Object matching data

+--

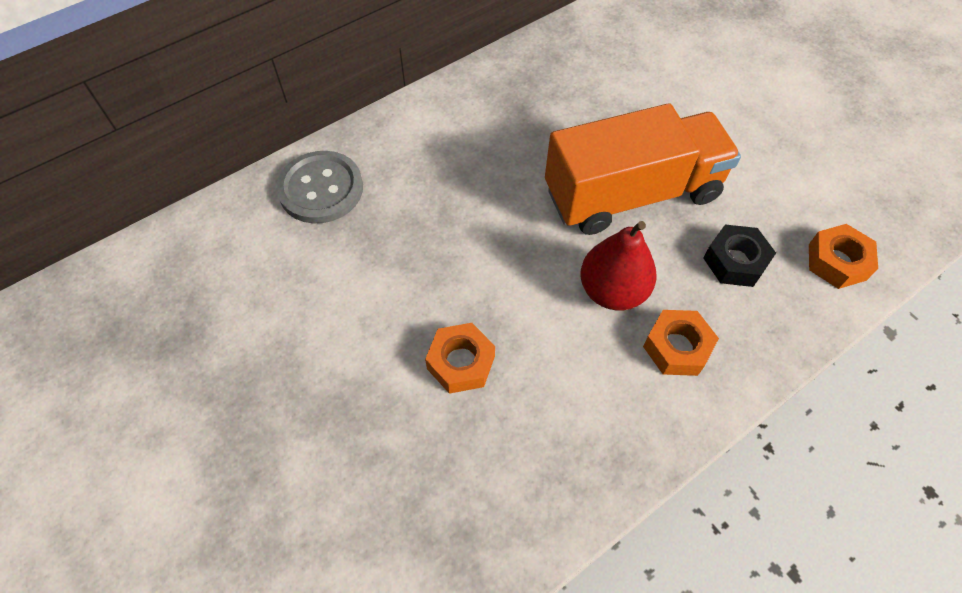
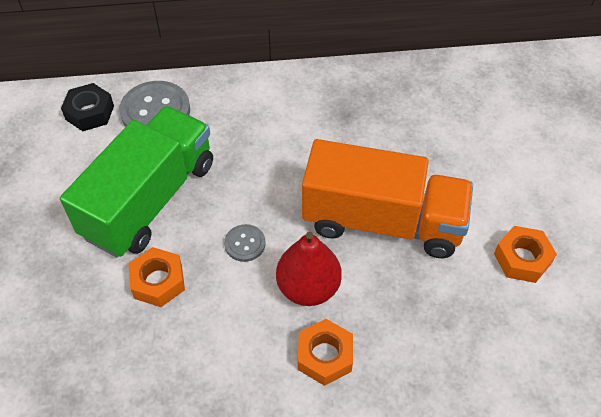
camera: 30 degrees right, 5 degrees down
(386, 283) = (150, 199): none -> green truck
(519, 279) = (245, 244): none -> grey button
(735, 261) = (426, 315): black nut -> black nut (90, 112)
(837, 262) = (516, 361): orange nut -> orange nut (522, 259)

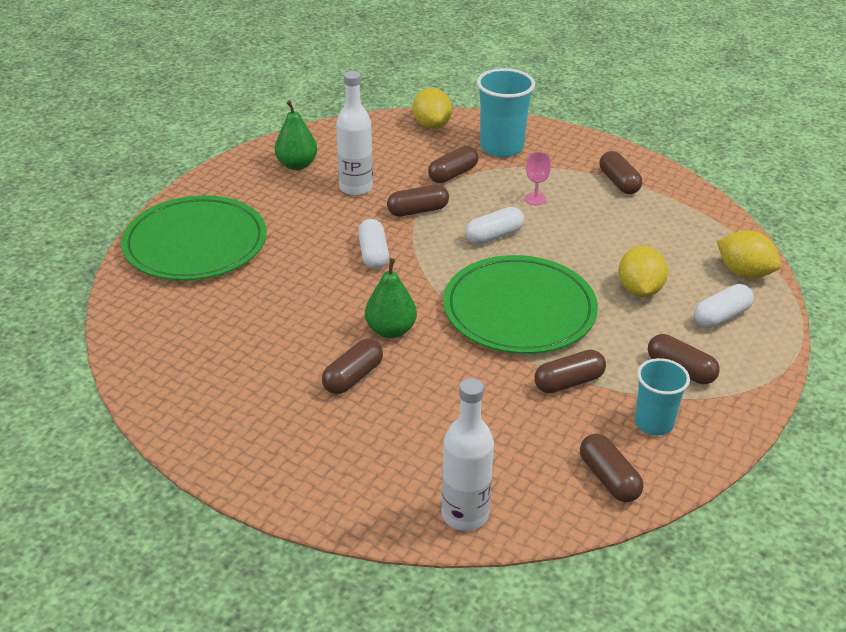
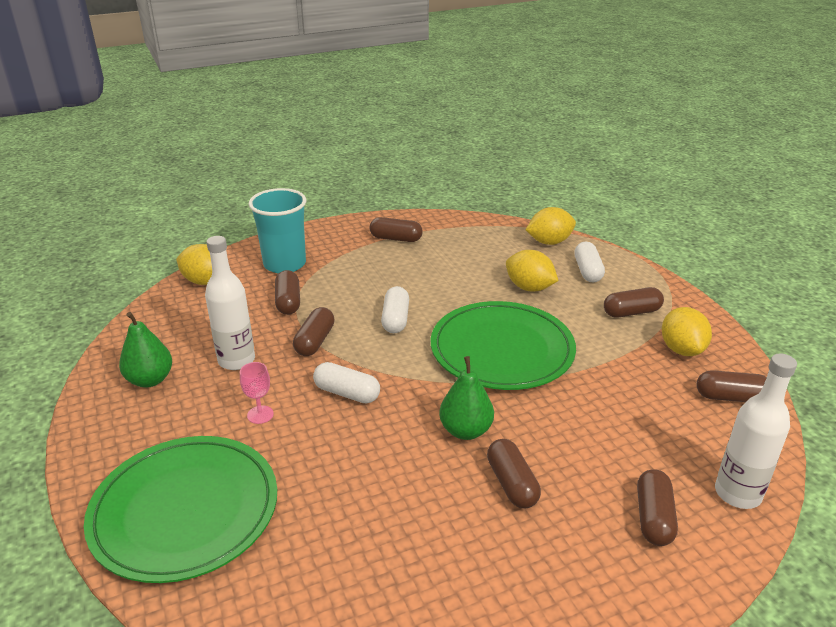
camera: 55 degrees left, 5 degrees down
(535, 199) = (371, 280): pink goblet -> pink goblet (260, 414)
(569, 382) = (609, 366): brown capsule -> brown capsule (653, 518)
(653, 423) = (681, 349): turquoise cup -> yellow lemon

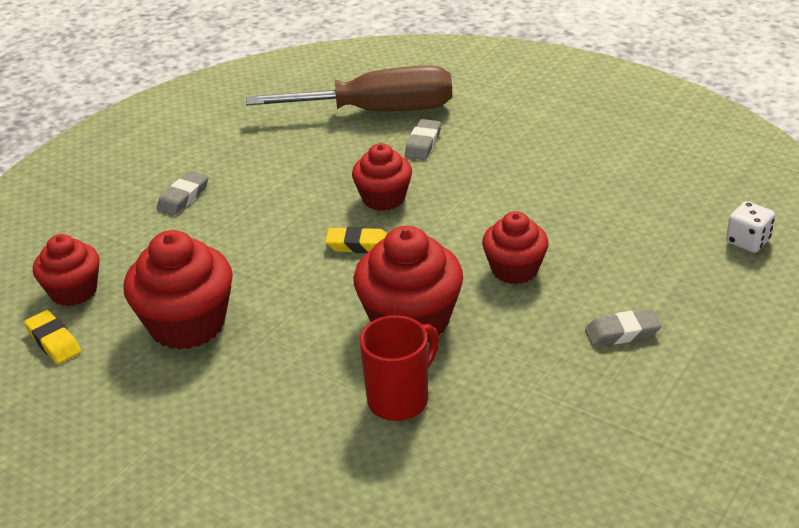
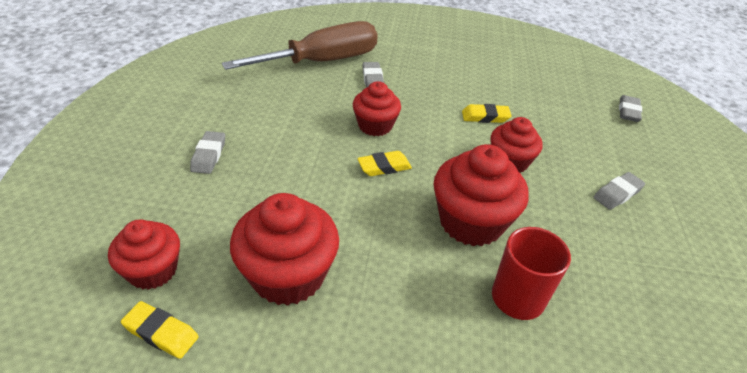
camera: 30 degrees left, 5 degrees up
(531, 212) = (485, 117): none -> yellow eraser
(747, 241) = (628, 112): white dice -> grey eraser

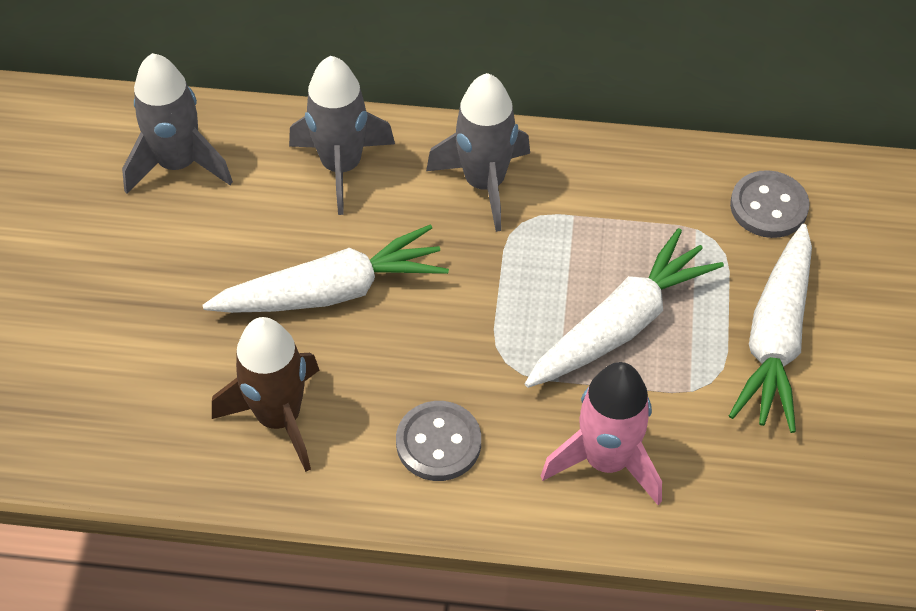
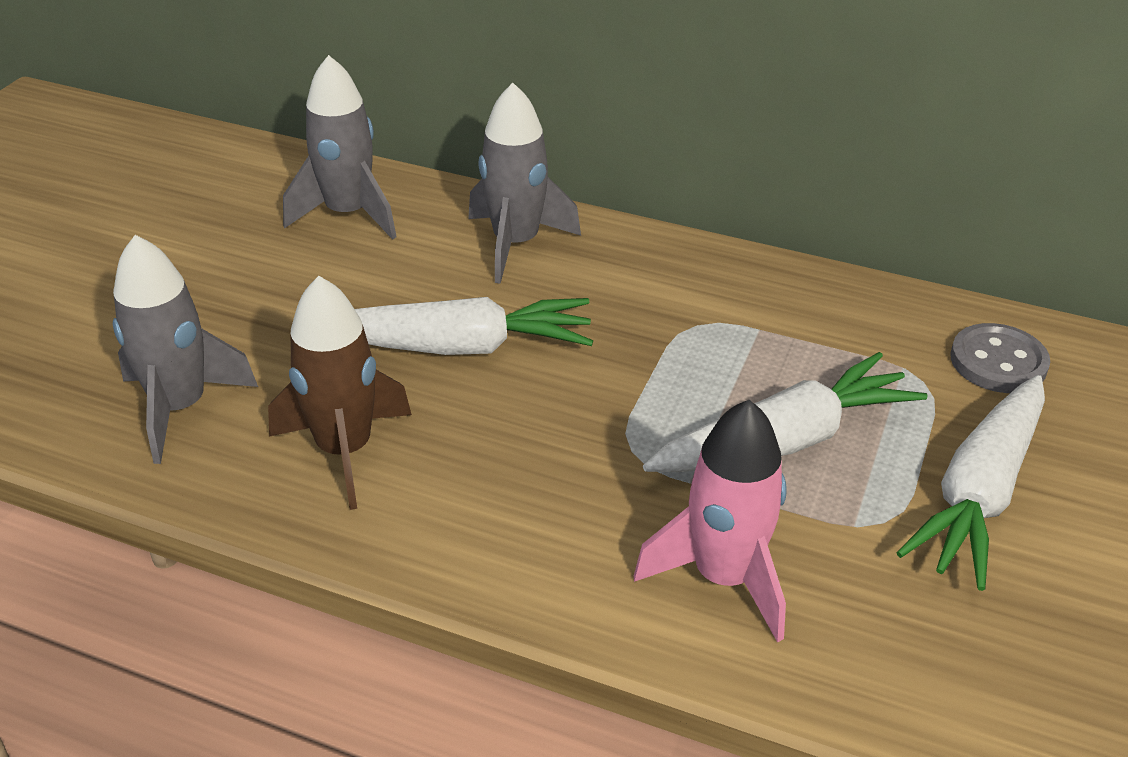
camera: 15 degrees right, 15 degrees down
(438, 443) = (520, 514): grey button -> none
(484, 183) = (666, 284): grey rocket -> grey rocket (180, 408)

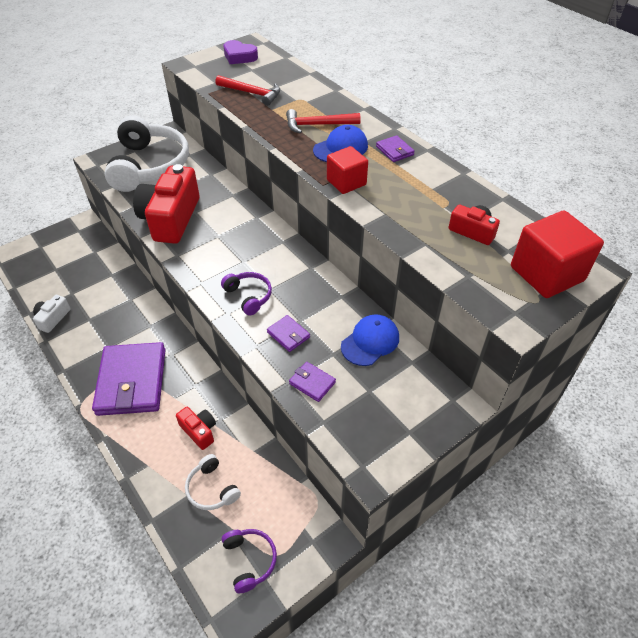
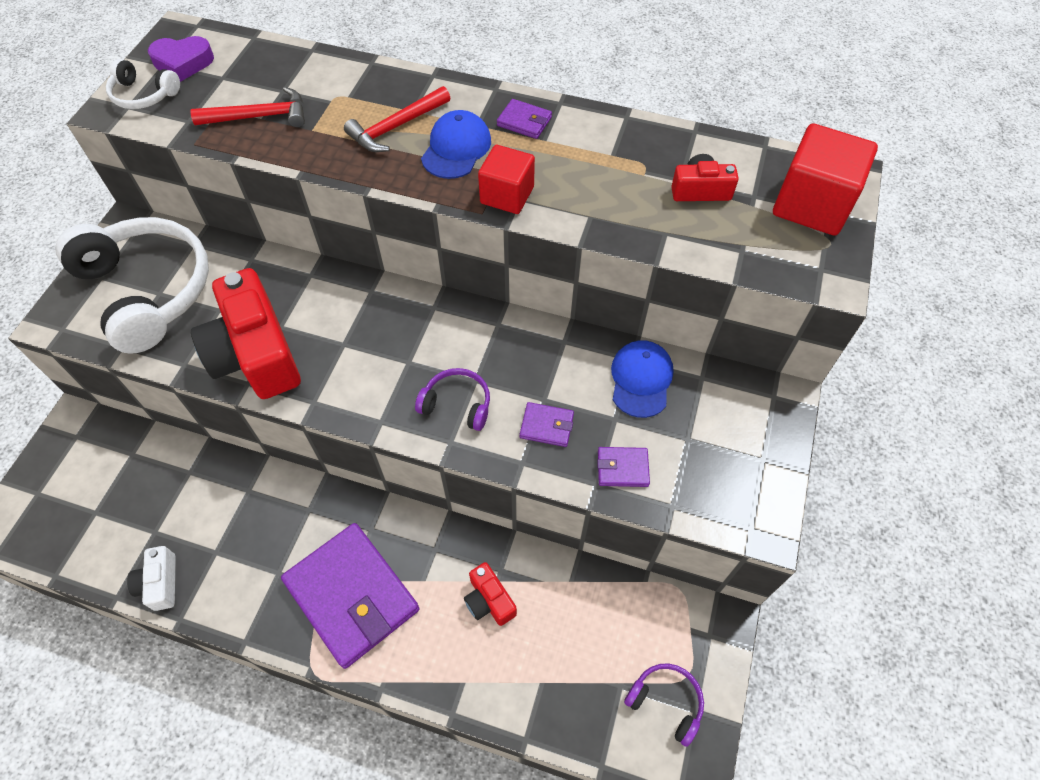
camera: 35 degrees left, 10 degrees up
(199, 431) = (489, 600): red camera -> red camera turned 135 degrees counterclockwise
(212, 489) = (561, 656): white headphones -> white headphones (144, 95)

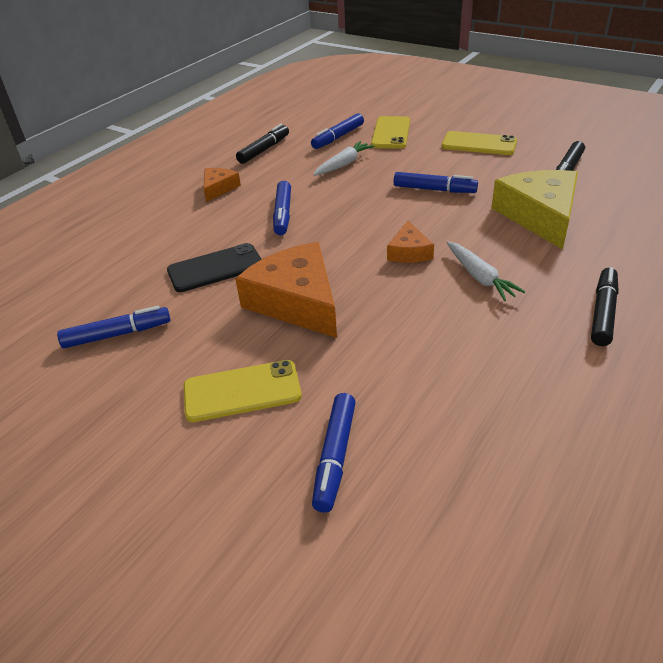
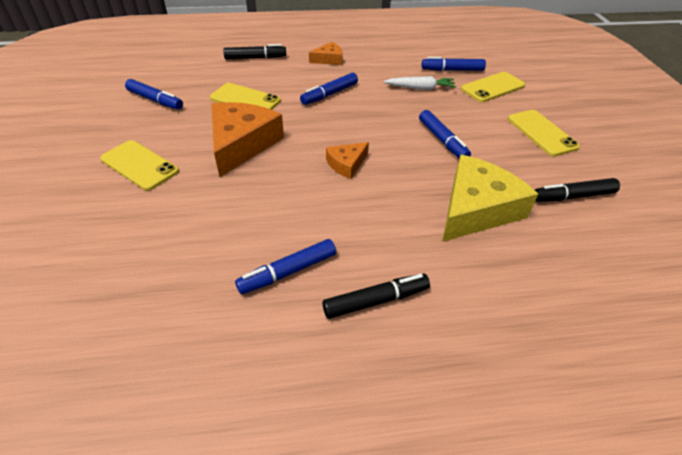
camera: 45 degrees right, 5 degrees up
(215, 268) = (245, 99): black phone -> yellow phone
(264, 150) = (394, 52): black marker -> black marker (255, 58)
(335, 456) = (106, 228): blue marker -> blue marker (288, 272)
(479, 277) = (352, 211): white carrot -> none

+--

Return the opening line of the data above and every line after it up to and including the line that holds "(653, 423) = (681, 349): turquoise"; pictures stay out.

camera: 30 degrees right, 5 degrees down
(386, 283) = (150, 199): none -> green truck
(519, 279) = (245, 244): none -> grey button
(735, 261) = (426, 315): black nut -> black nut (90, 112)
(837, 262) = (516, 361): orange nut -> orange nut (522, 259)

camera: 55 degrees left, 5 degrees down
(535, 199) = (371, 280): pink goblet -> pink goblet (260, 414)
(569, 382) = (609, 366): brown capsule -> brown capsule (653, 518)
(653, 423) = (681, 349): turquoise cup -> yellow lemon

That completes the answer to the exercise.